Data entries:

______________________________

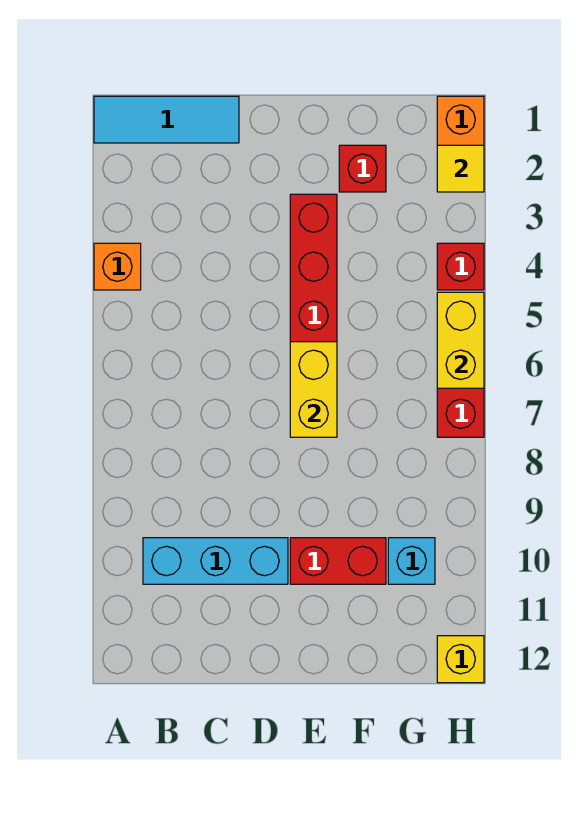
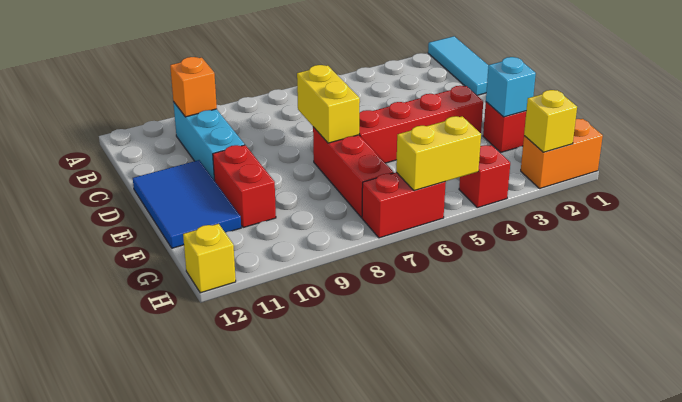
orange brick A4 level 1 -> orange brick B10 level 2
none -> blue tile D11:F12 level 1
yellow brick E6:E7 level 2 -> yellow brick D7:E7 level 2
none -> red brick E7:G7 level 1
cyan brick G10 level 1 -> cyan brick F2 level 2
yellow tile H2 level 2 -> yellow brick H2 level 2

______________________________

→ WORK ITEM: Where does the word "tile" appear in the records above? Return every line that holds it.

→ SOLUTION TO THIS PROBLEM:
none -> blue tile D11:F12 level 1
yellow tile H2 level 2 -> yellow brick H2 level 2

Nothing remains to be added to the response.